-- Exercise inputs --
=== Begin Enclosure ===

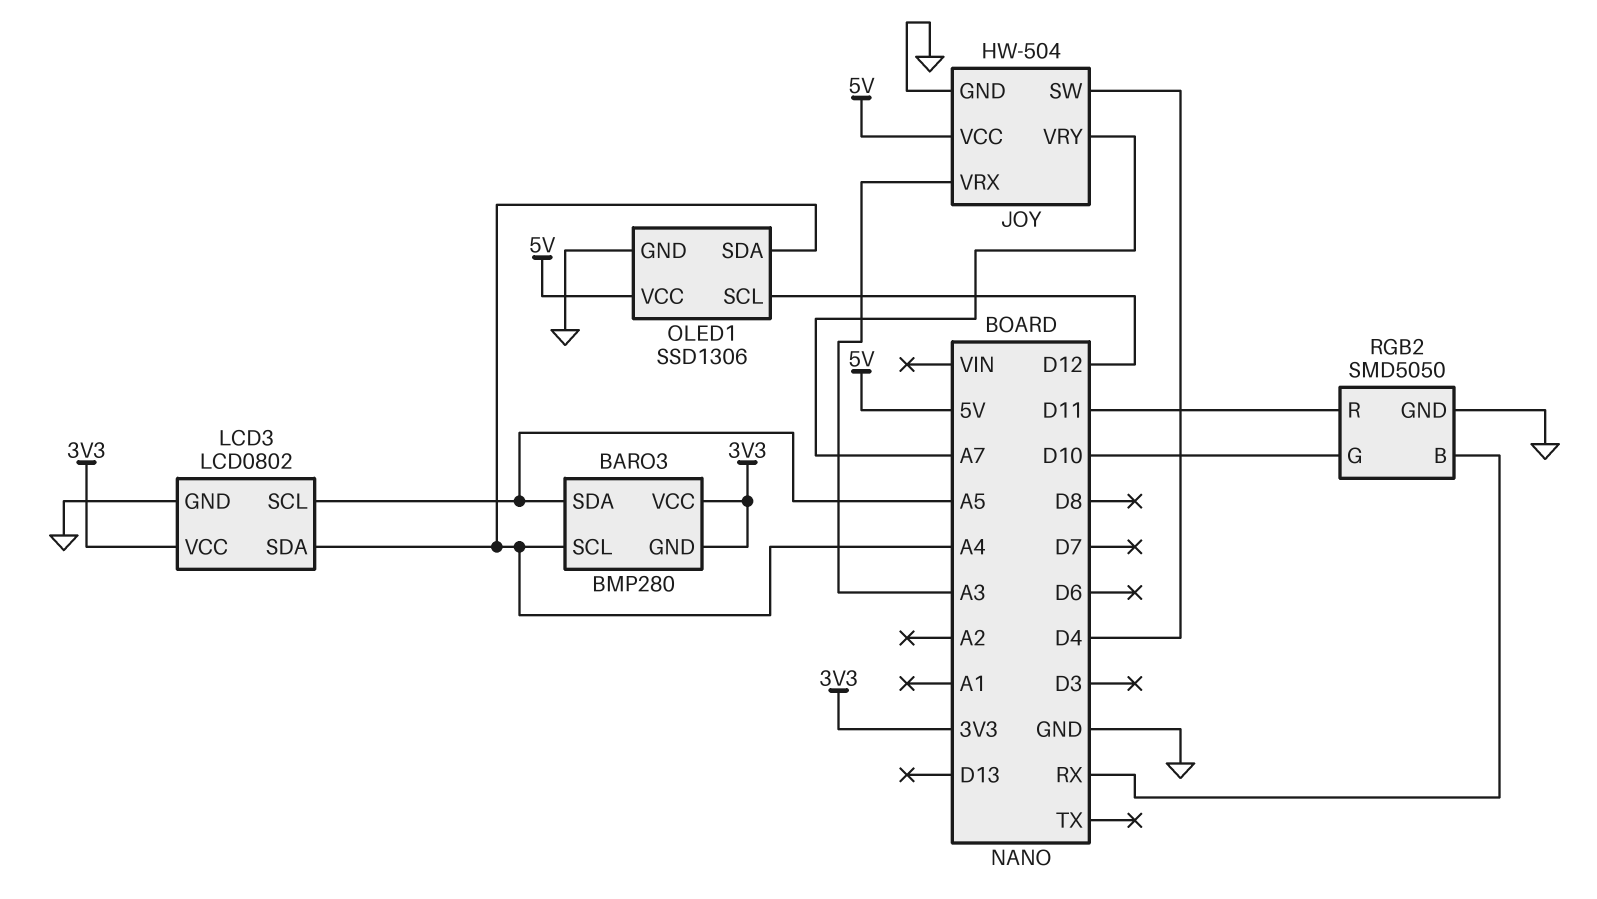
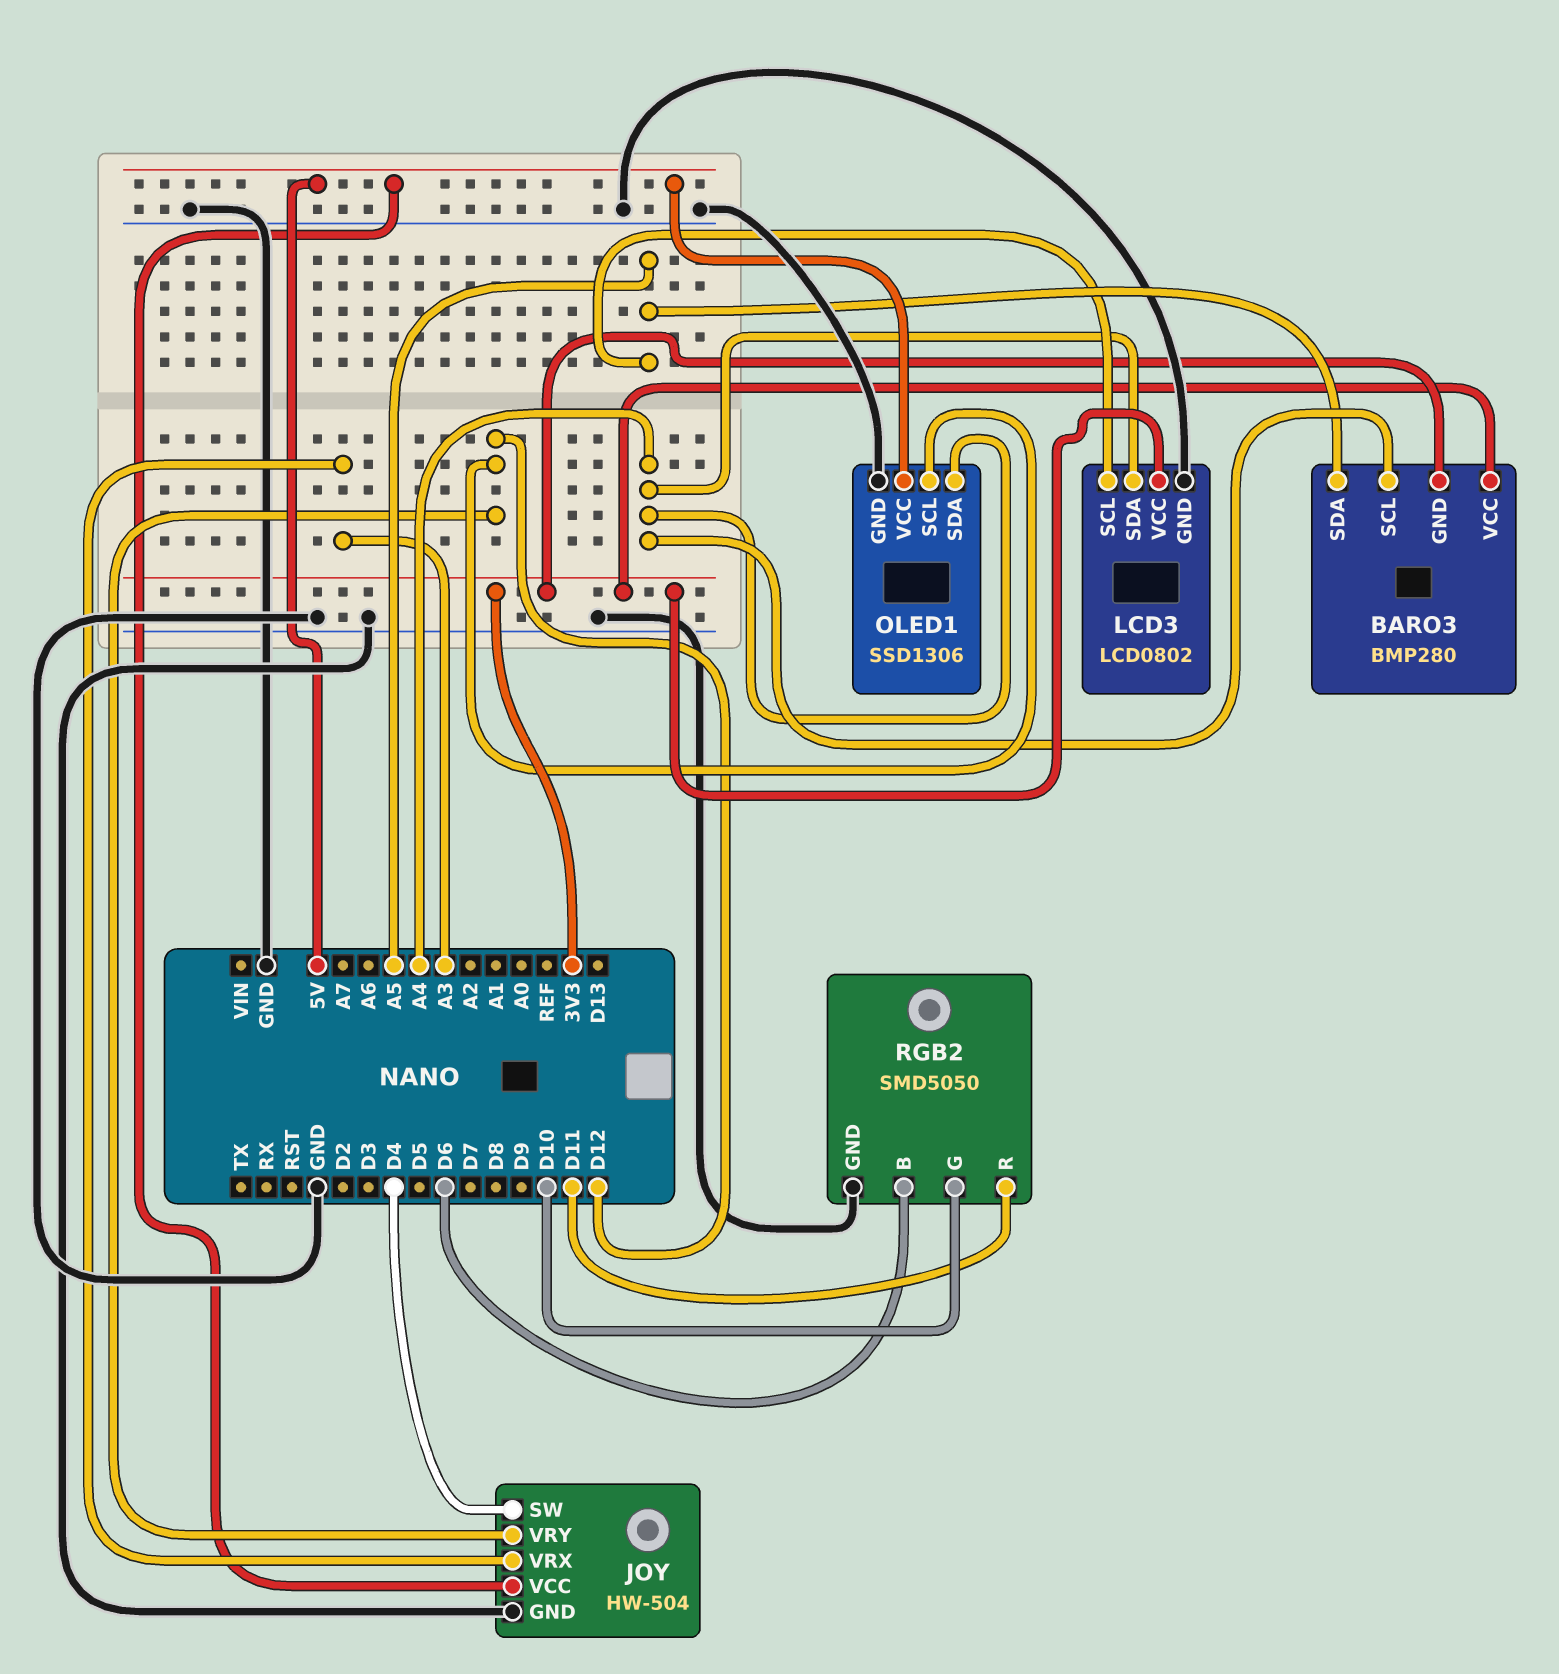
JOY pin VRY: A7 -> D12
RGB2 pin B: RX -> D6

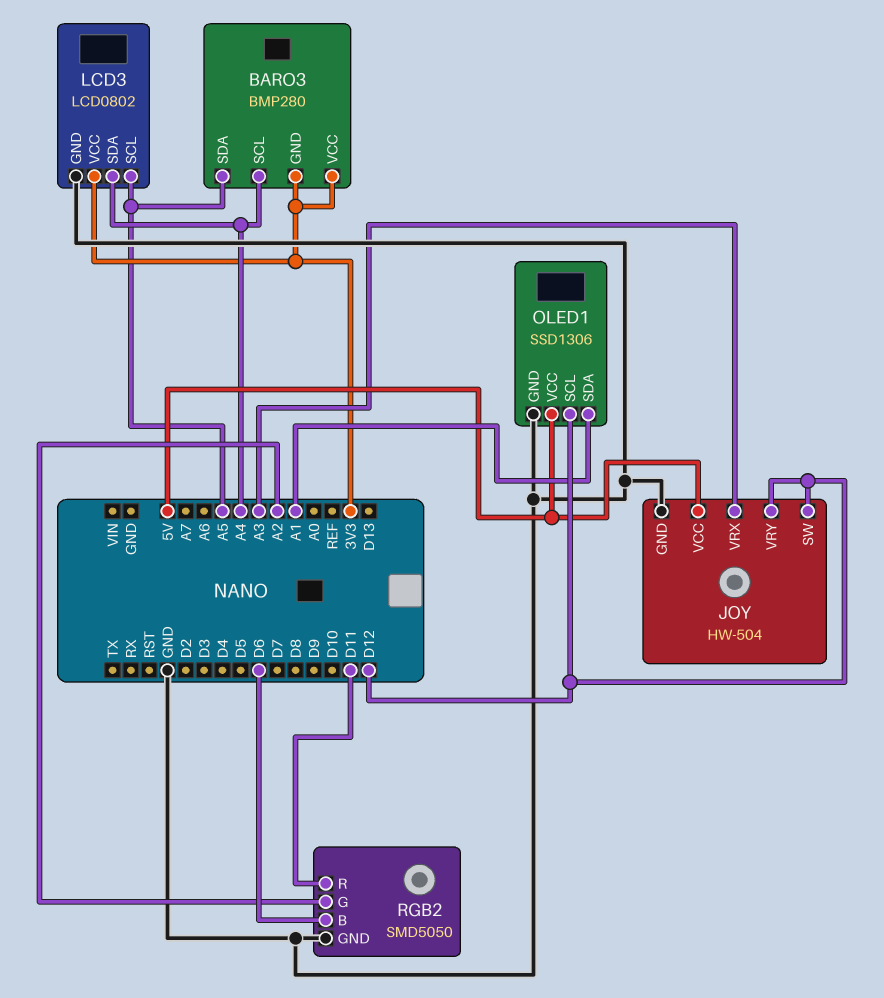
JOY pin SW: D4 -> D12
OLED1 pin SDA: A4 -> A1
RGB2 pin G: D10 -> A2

=== End Enclosure ===
=== Begin Enclosure ===

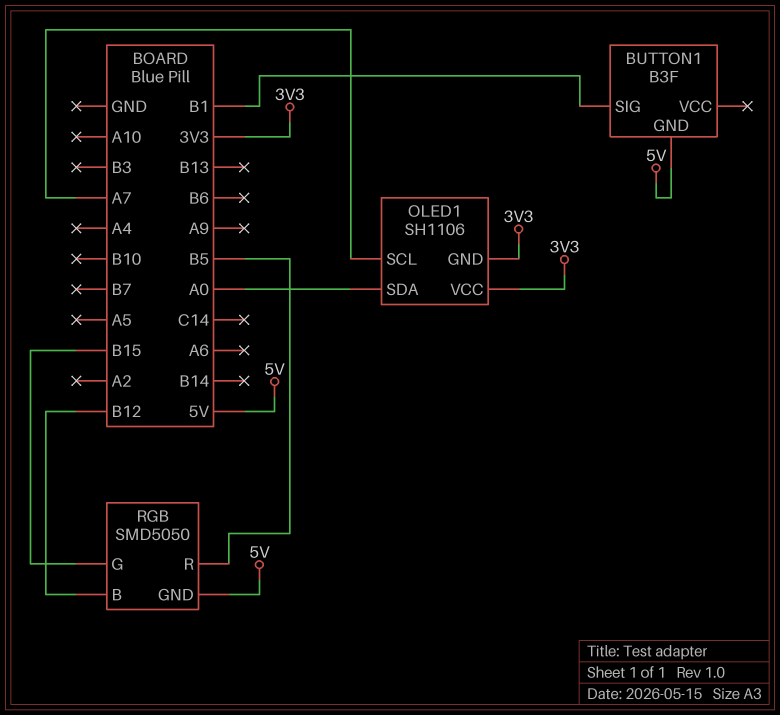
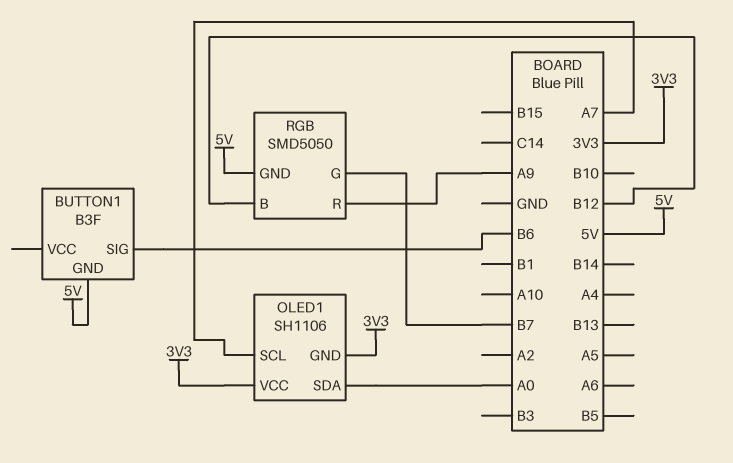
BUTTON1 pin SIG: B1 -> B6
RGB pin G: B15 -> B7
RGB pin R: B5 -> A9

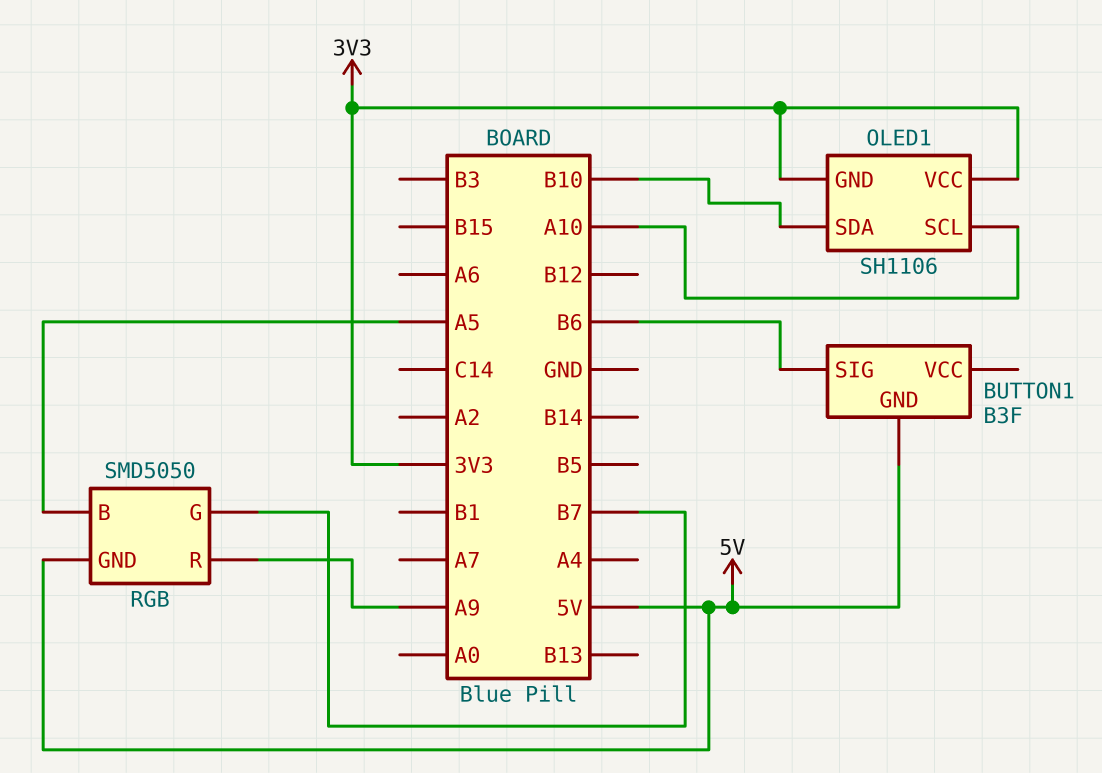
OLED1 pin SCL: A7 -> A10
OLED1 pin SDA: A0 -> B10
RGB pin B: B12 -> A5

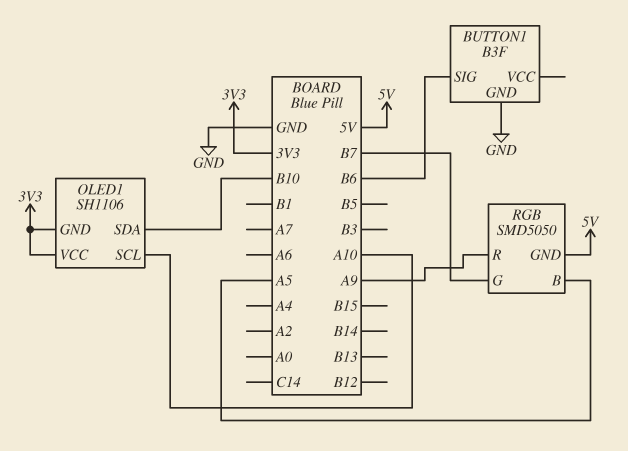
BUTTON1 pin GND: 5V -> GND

=== End Enclosure ===

-- Action item --
Reproduce exactly the lines of the data above that run from the line with "OLED1 pin SCL: A7 -> A10" down to the line with "BUTTON1 pin GND: 5V -> GND", both ends included. Pictures do not belong in the copy.

-- Task answer --
OLED1 pin SCL: A7 -> A10
OLED1 pin SDA: A0 -> B10
RGB pin B: B12 -> A5

BUTTON1 pin GND: 5V -> GND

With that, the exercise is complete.